:: Instructions to follow ::
Copy out the items between the lines holding "red line: rotated 24 degrees clockwise" and "cyan hexagon: moved 9 px left", inclusive, reproducing each one word for word.
-- START OF Data shown --
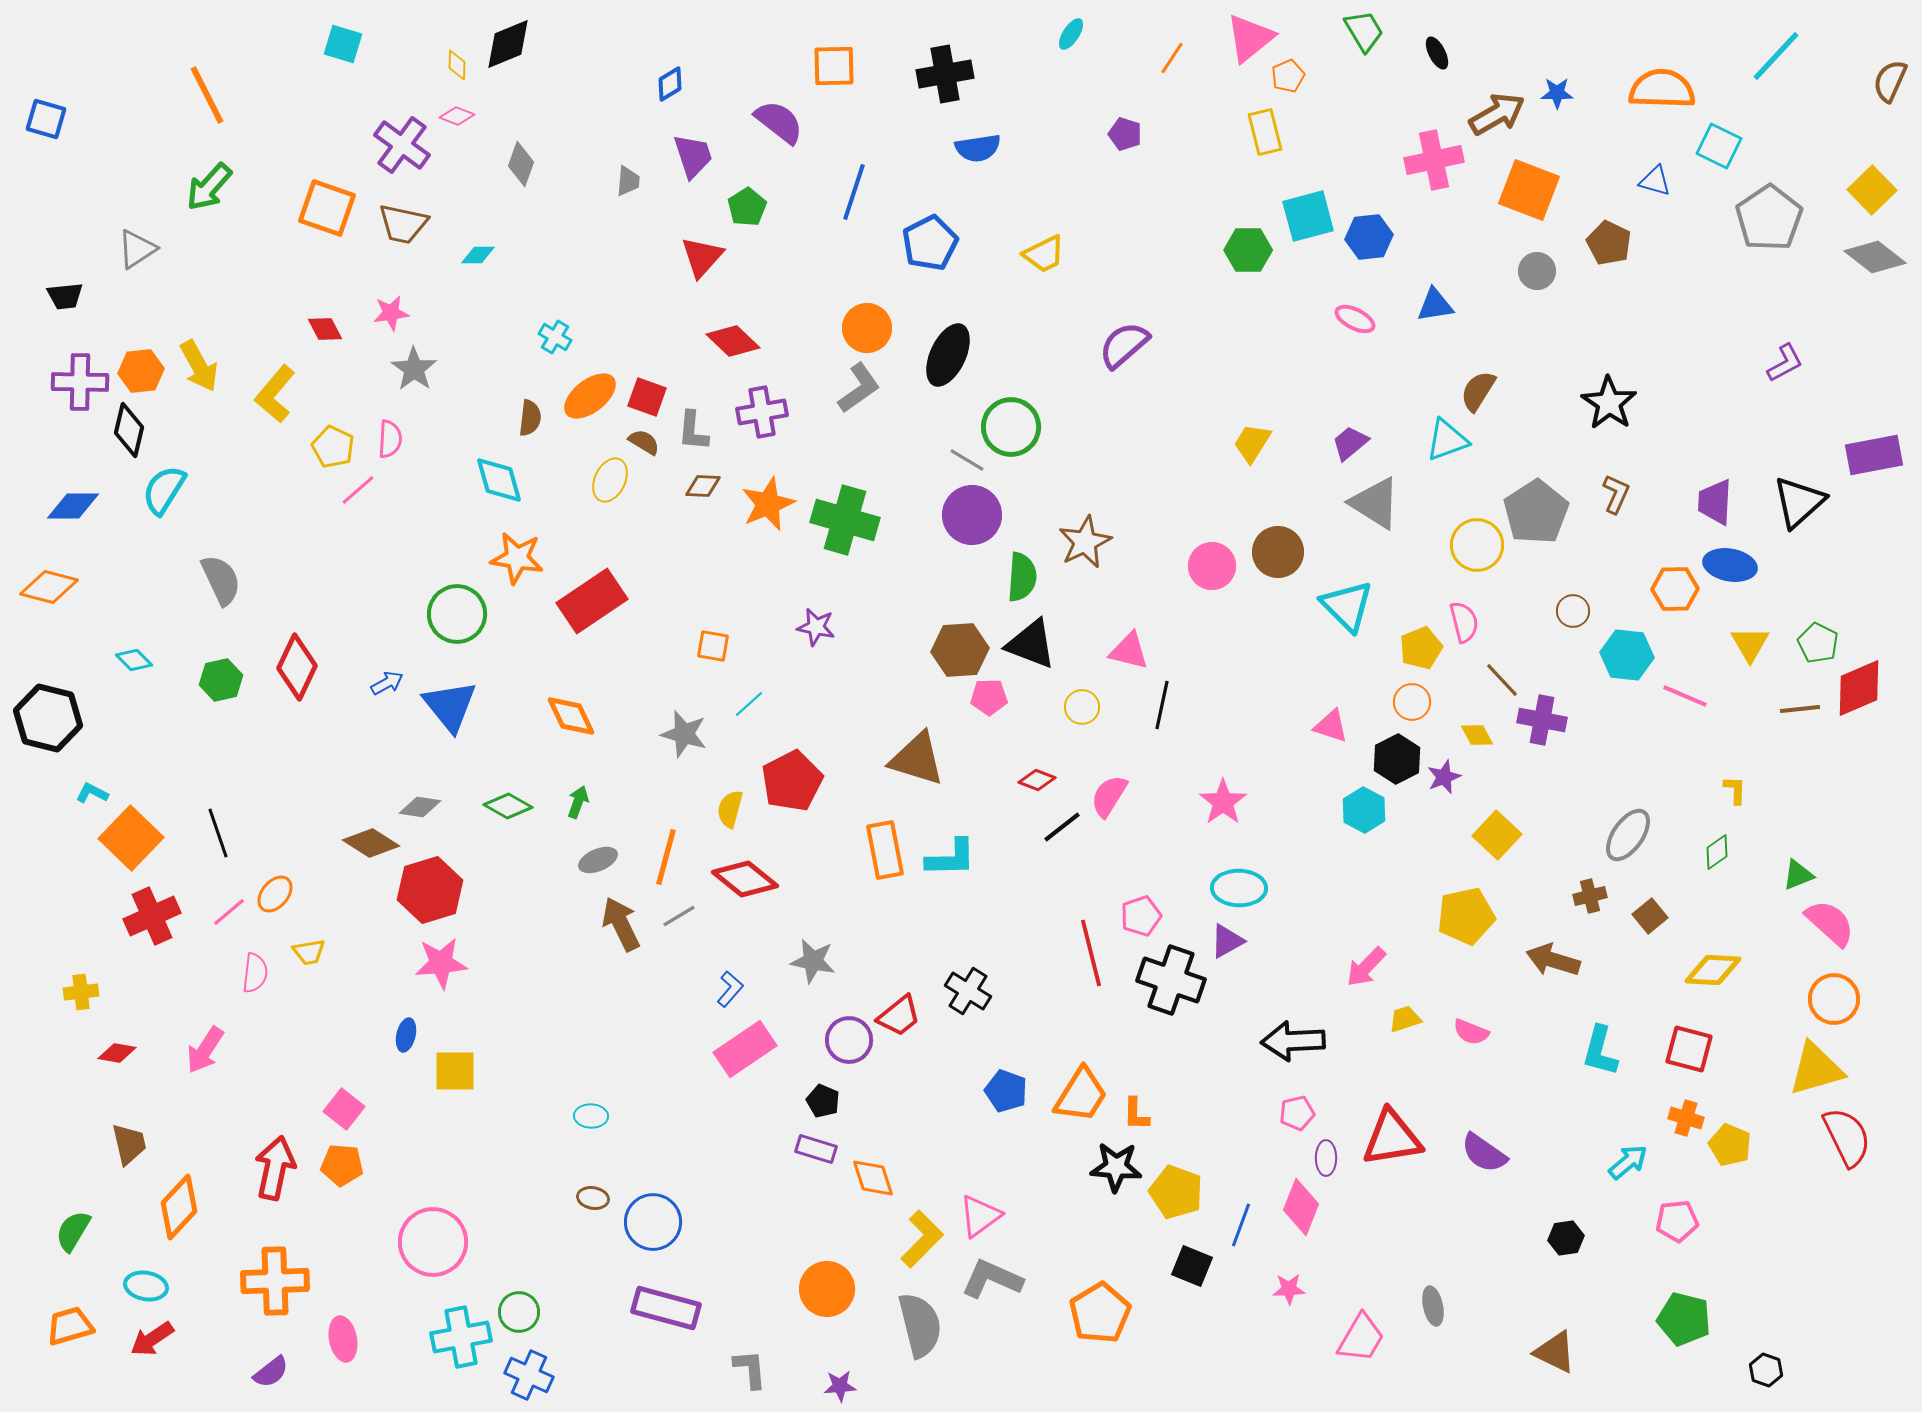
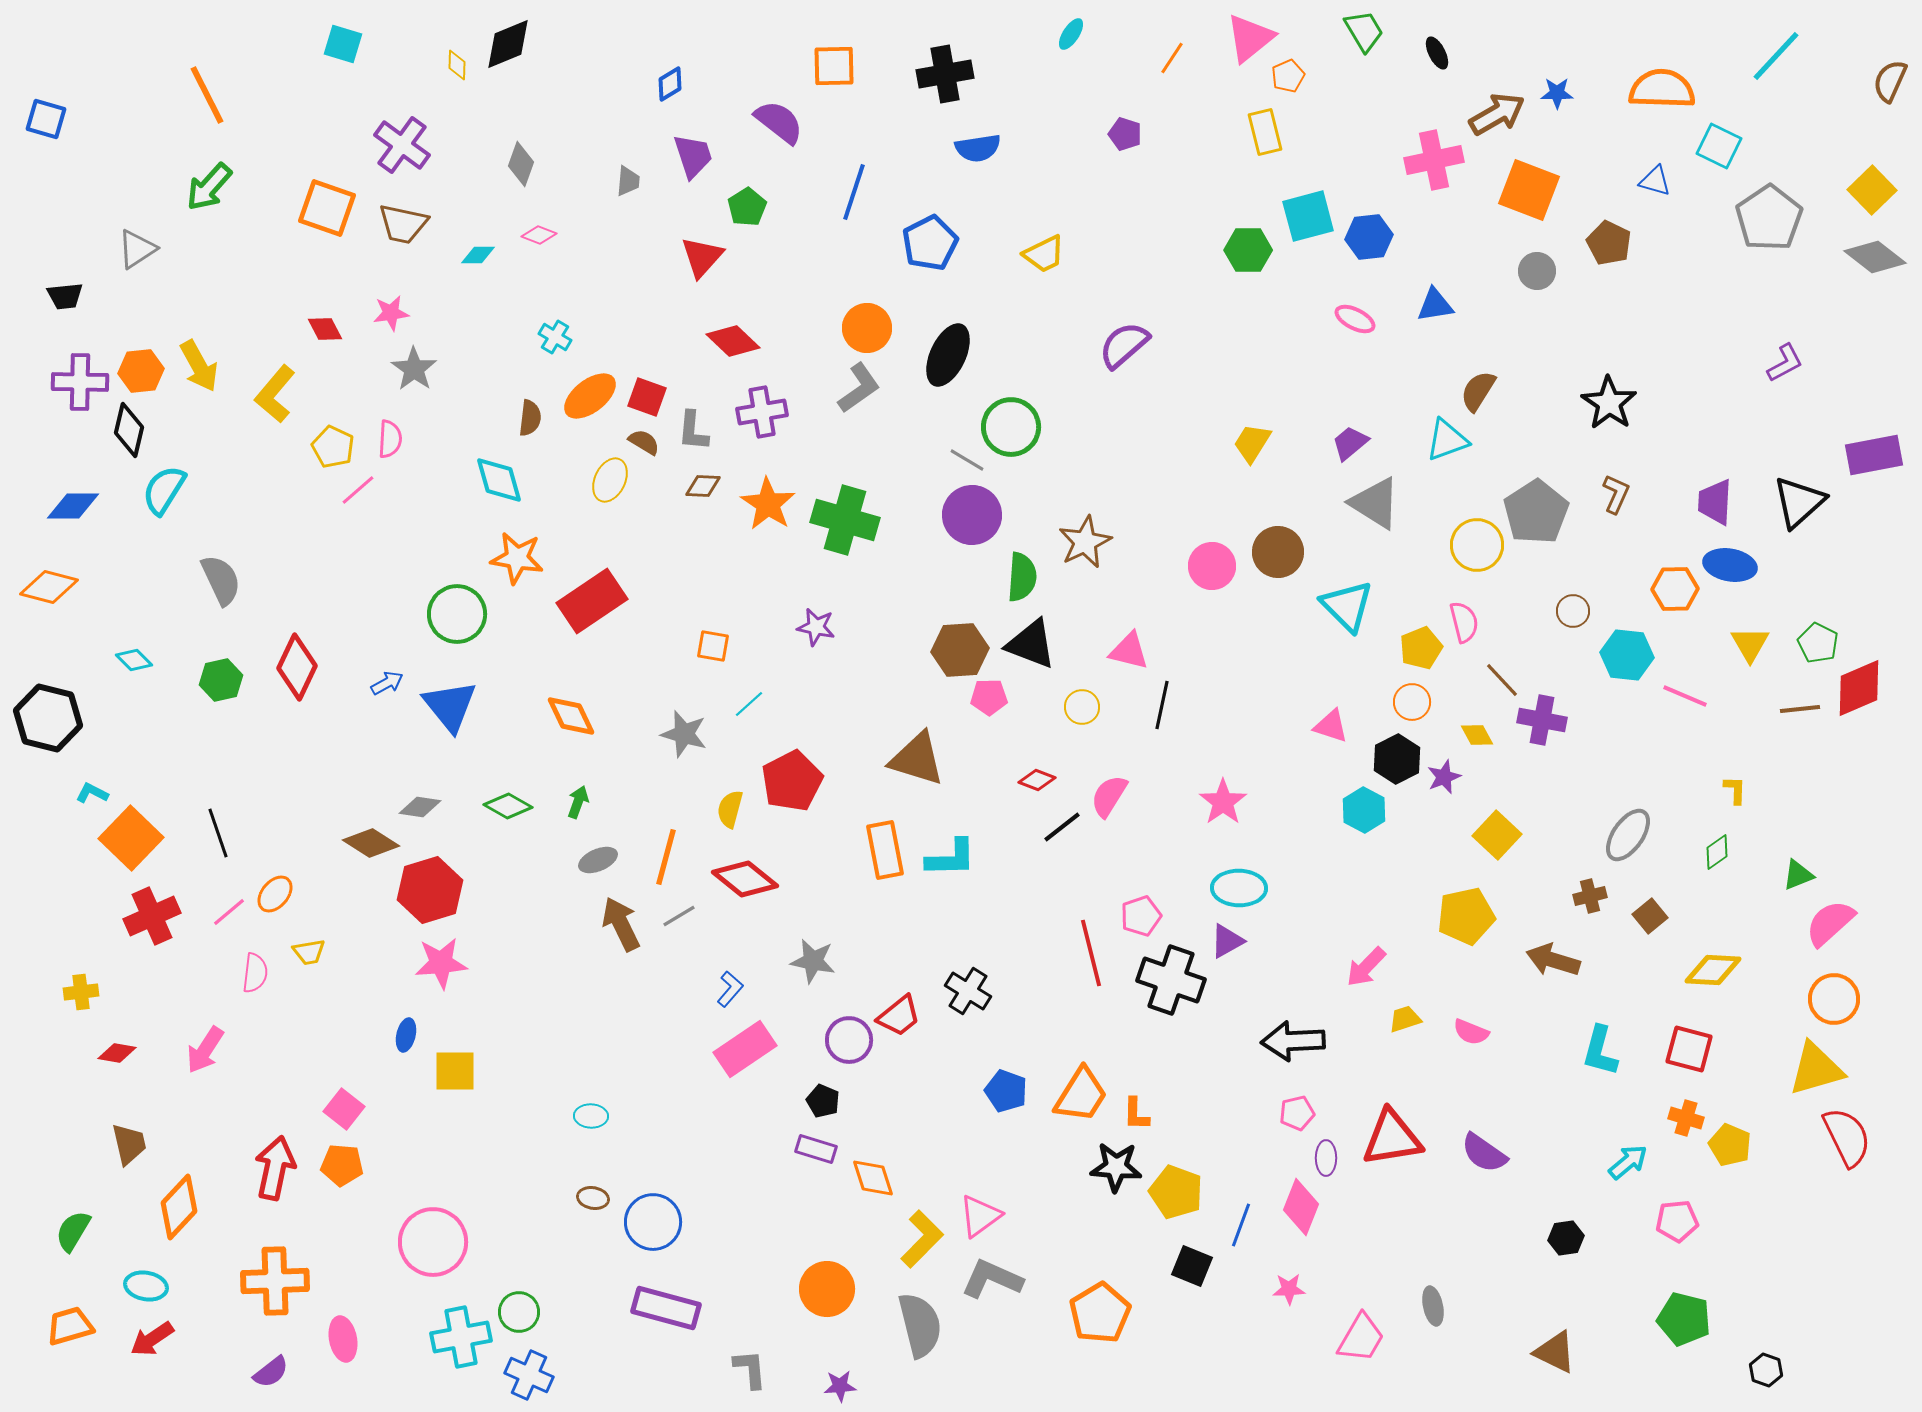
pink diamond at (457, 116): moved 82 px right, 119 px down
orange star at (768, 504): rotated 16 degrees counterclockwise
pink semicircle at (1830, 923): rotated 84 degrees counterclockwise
-- END OF Data shown --
-- START OF Data shown --
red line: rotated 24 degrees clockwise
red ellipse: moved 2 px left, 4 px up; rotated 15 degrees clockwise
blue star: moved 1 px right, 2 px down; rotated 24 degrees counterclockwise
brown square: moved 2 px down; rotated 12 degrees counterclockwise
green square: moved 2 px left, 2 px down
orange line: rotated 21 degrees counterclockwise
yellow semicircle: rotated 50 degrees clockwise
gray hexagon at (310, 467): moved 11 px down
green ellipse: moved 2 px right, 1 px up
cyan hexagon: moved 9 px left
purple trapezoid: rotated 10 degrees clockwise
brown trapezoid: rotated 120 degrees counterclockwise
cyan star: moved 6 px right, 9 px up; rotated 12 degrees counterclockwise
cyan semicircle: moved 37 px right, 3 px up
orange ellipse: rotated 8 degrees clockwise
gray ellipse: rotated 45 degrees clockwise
-- END OF Data shown --
:: Written answer ::
red line: rotated 24 degrees clockwise
red ellipse: moved 2 px left, 4 px up; rotated 15 degrees clockwise
blue star: moved 1 px right, 2 px down; rotated 24 degrees counterclockwise
brown square: moved 2 px down; rotated 12 degrees counterclockwise
green square: moved 2 px left, 2 px down
orange line: rotated 21 degrees counterclockwise
yellow semicircle: rotated 50 degrees clockwise
gray hexagon at (310, 467): moved 11 px down
green ellipse: moved 2 px right, 1 px up
cyan hexagon: moved 9 px left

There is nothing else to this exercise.